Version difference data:
......
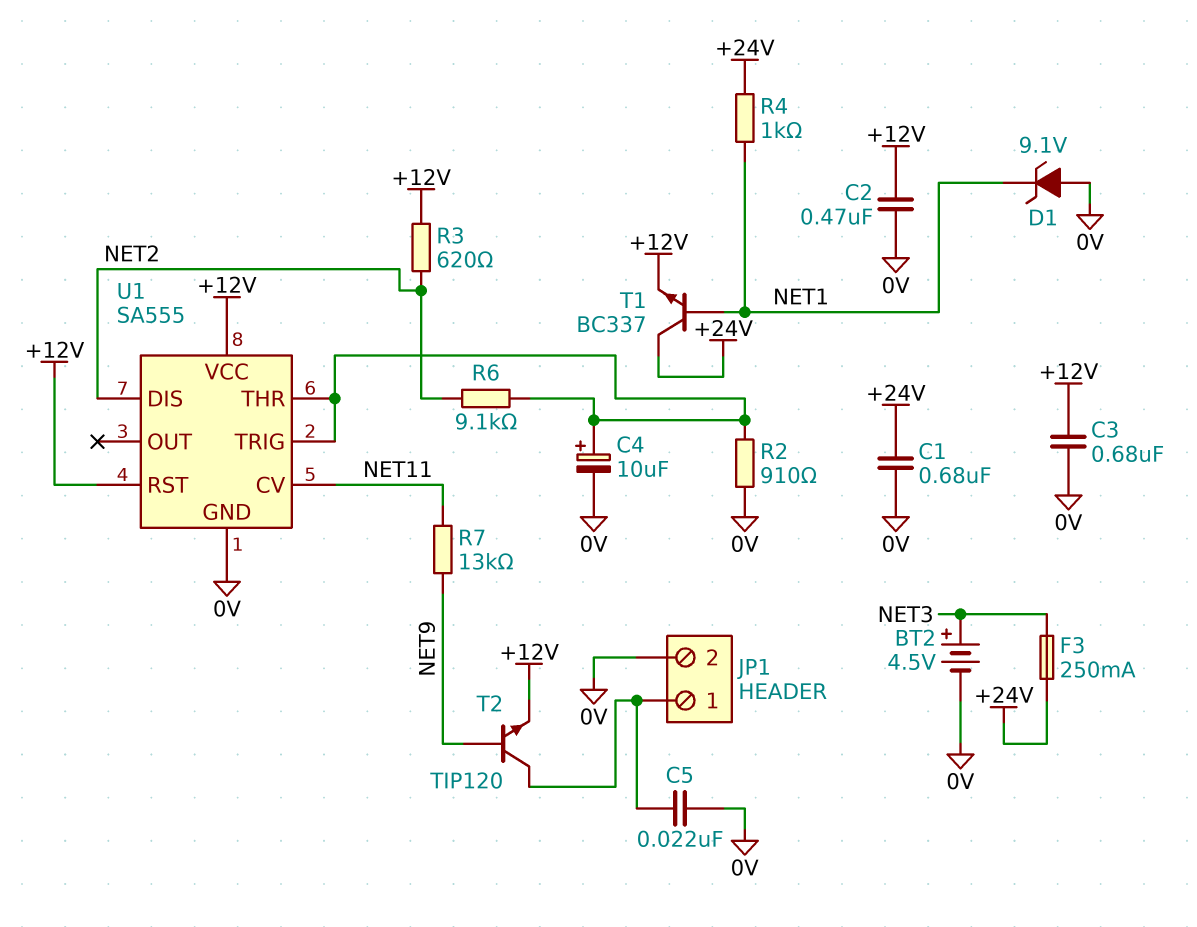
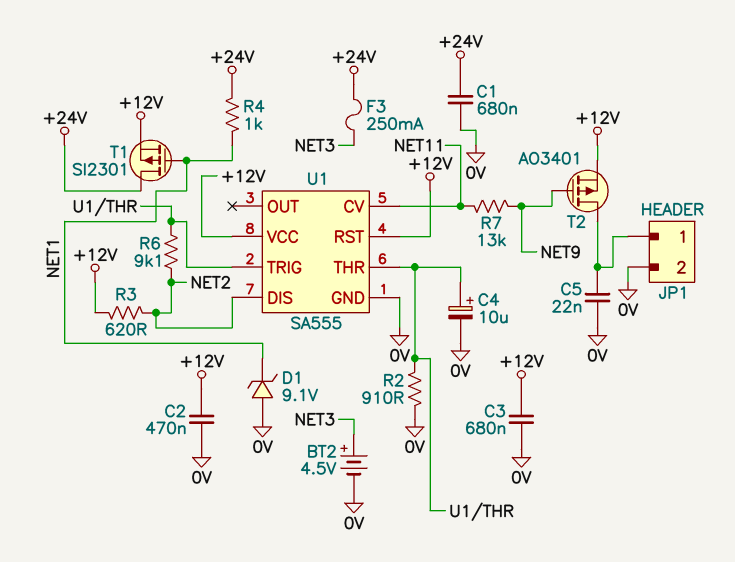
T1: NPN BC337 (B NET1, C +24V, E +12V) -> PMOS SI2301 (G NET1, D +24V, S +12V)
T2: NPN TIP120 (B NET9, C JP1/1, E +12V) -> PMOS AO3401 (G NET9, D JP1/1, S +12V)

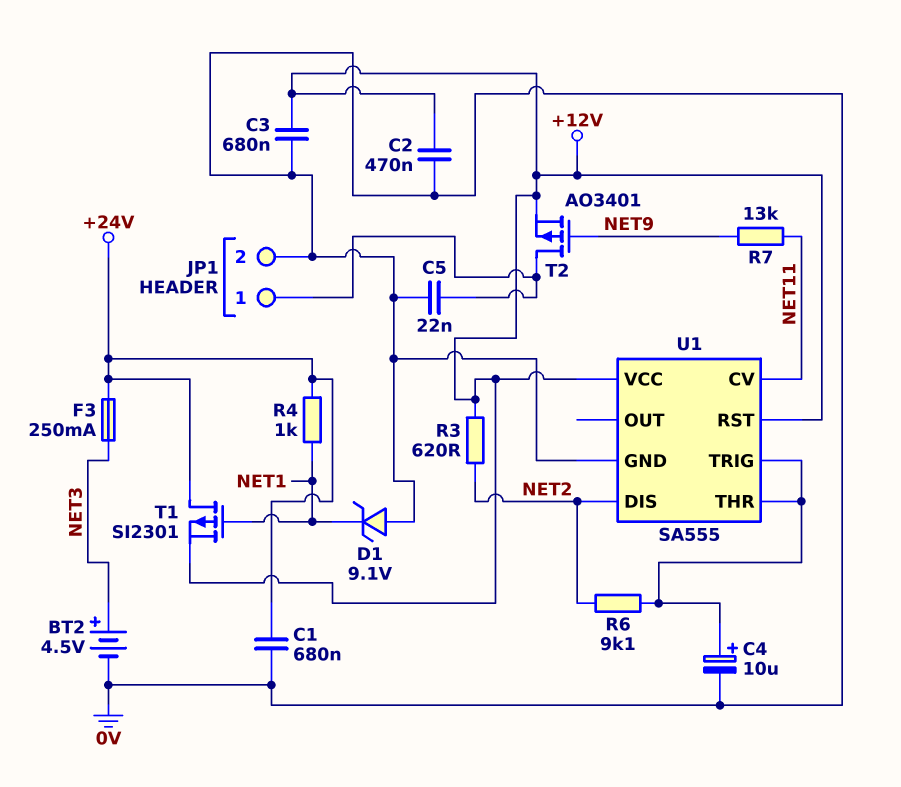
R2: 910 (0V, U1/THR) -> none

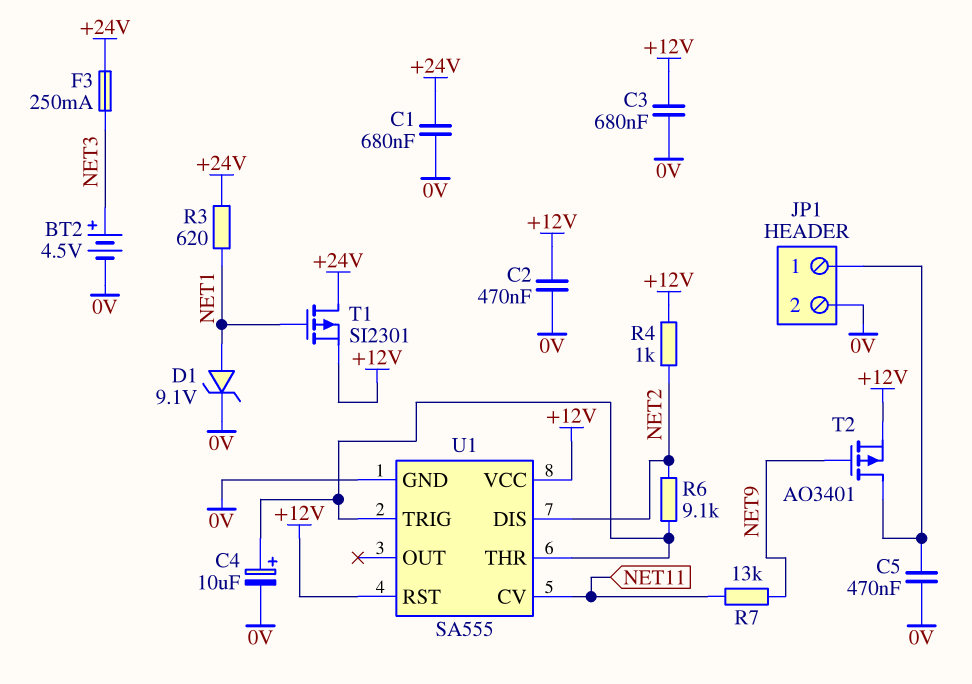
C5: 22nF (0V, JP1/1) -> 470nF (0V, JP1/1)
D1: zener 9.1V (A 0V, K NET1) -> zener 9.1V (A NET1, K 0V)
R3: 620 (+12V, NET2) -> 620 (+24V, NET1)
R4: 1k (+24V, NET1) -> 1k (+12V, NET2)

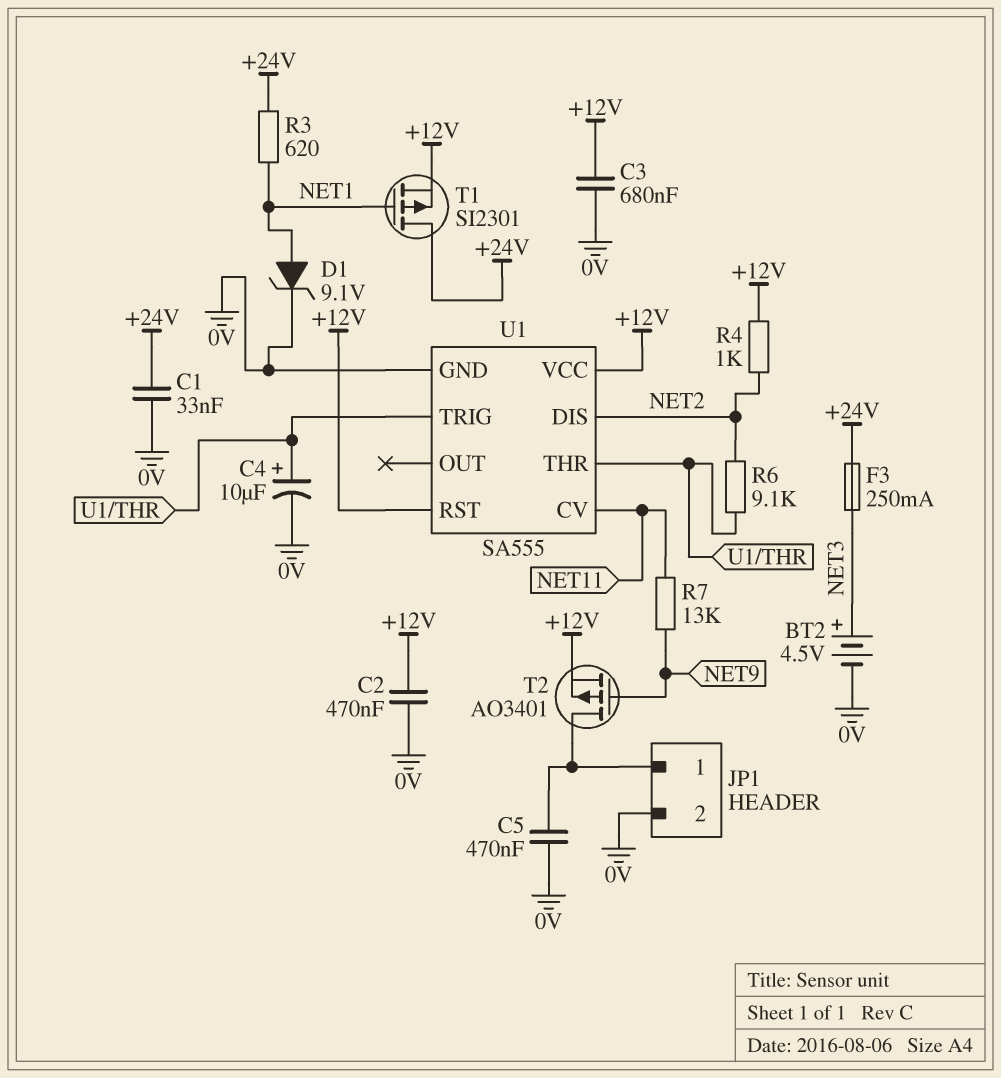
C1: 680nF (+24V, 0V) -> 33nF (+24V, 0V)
......
### WHAT YOU NEED TO DO
Each entry above should be returned exactly as written, minus its pictures.

### TASK RESPONSE
T1: NPN BC337 (B NET1, C +24V, E +12V) -> PMOS SI2301 (G NET1, D +24V, S +12V)
T2: NPN TIP120 (B NET9, C JP1/1, E +12V) -> PMOS AO3401 (G NET9, D JP1/1, S +12V)

R2: 910 (0V, U1/THR) -> none

C5: 22nF (0V, JP1/1) -> 470nF (0V, JP1/1)
D1: zener 9.1V (A 0V, K NET1) -> zener 9.1V (A NET1, K 0V)
R3: 620 (+12V, NET2) -> 620 (+24V, NET1)
R4: 1k (+24V, NET1) -> 1k (+12V, NET2)

C1: 680nF (+24V, 0V) -> 33nF (+24V, 0V)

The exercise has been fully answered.